BEGIN

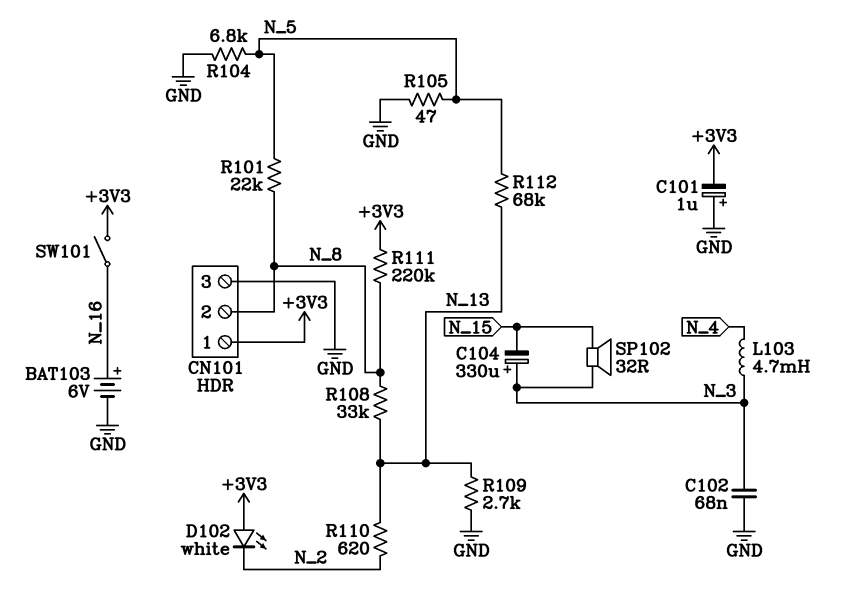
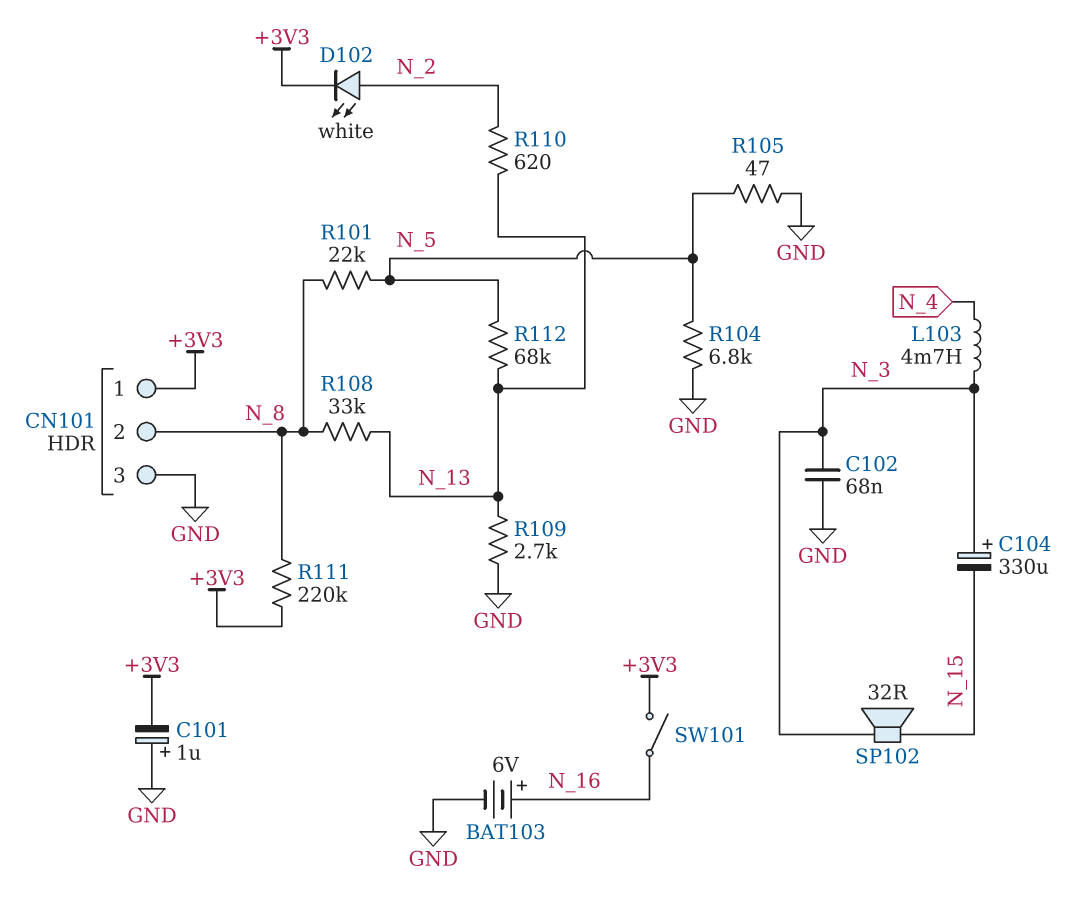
D102: LED white (A +3V3, K N_2) -> LED white (A N_2, K +3V3)

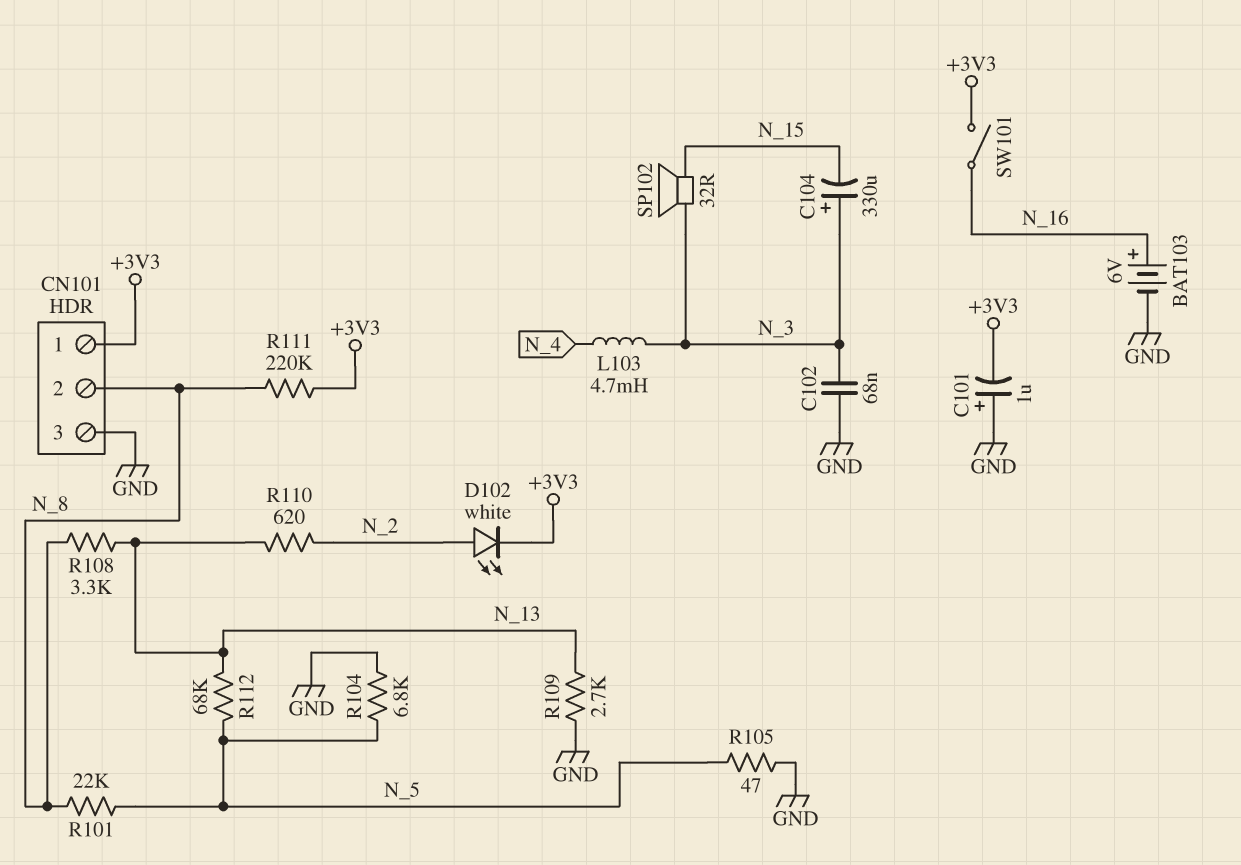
R108: 33k (N_8, N_13) -> 3.3k (N_8, N_13)

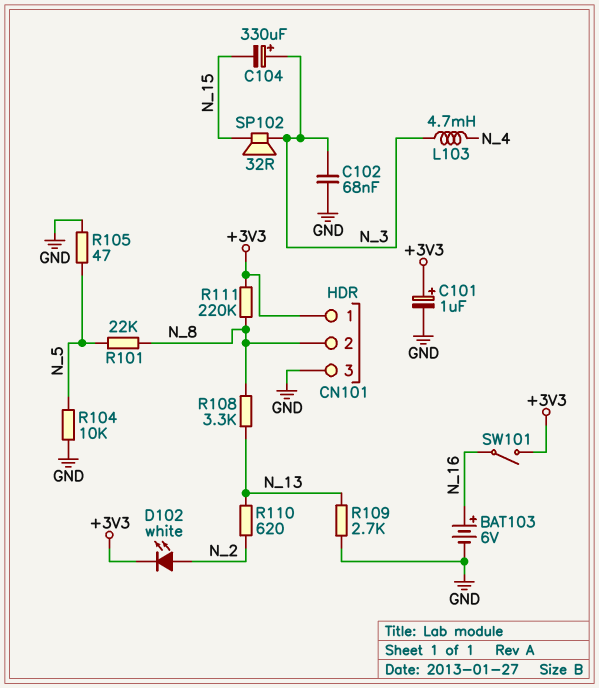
C101: 1uF (plus GND, minus +3V3) -> 1uF (plus +3V3, minus GND)
R104: 6.8k (GND, N_5) -> 10k (GND, N_5)
R112: 68k (N_5, N_13) -> none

END

WORK ORDER:
An exact, image-free transcription of all the records above is needed.

ANSWER FOR THIS EXERCISE:
D102: LED white (A +3V3, K N_2) -> LED white (A N_2, K +3V3)

R108: 33k (N_8, N_13) -> 3.3k (N_8, N_13)

C101: 1uF (plus GND, minus +3V3) -> 1uF (plus +3V3, minus GND)
R104: 6.8k (GND, N_5) -> 10k (GND, N_5)
R112: 68k (N_5, N_13) -> none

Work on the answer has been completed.